§ **WHAT YOU HAVE TO DO**
The following data needs to be repeated exactly, with all images excluded.

━━━━━━━━

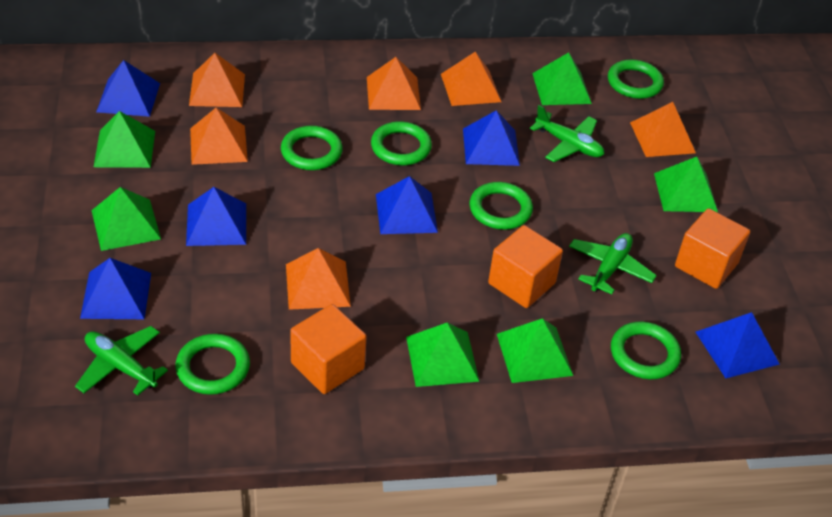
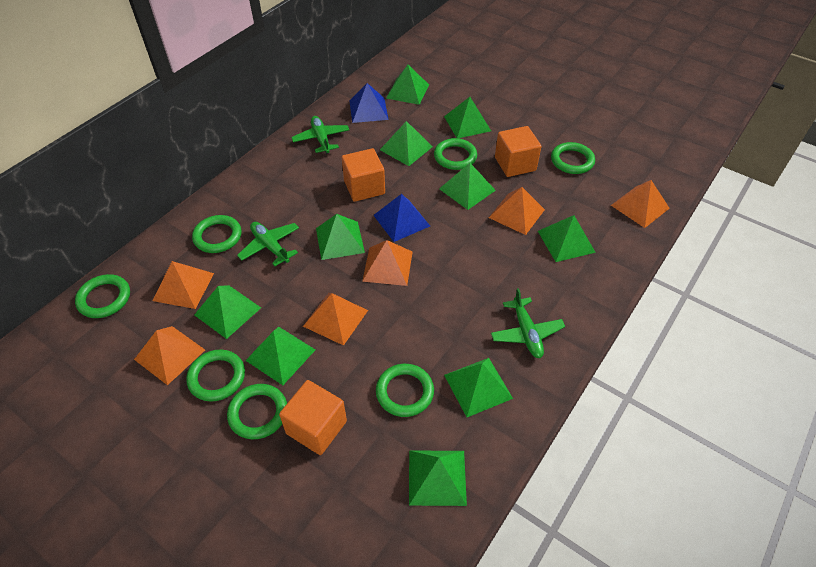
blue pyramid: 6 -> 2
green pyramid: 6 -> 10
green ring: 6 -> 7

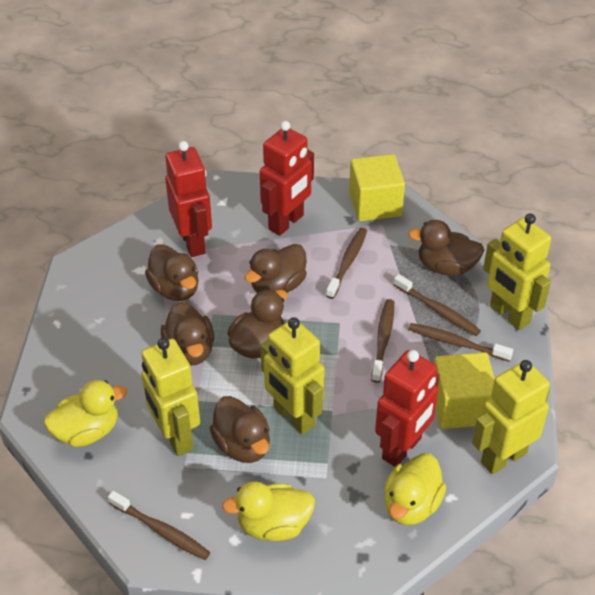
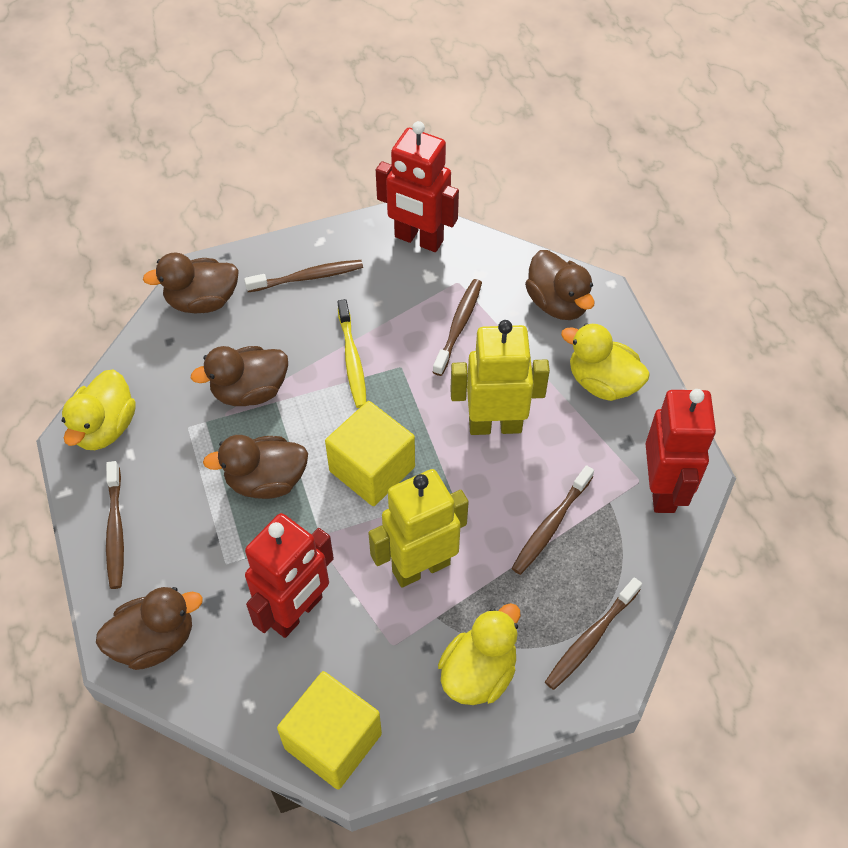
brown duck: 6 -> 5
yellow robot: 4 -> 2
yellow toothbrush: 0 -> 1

━━━━━━━━

§ **SOLUTION FOR THIS EXERCISE**
blue pyramid: 6 -> 2
green pyramid: 6 -> 10
green ring: 6 -> 7

brown duck: 6 -> 5
yellow robot: 4 -> 2
yellow toothbrush: 0 -> 1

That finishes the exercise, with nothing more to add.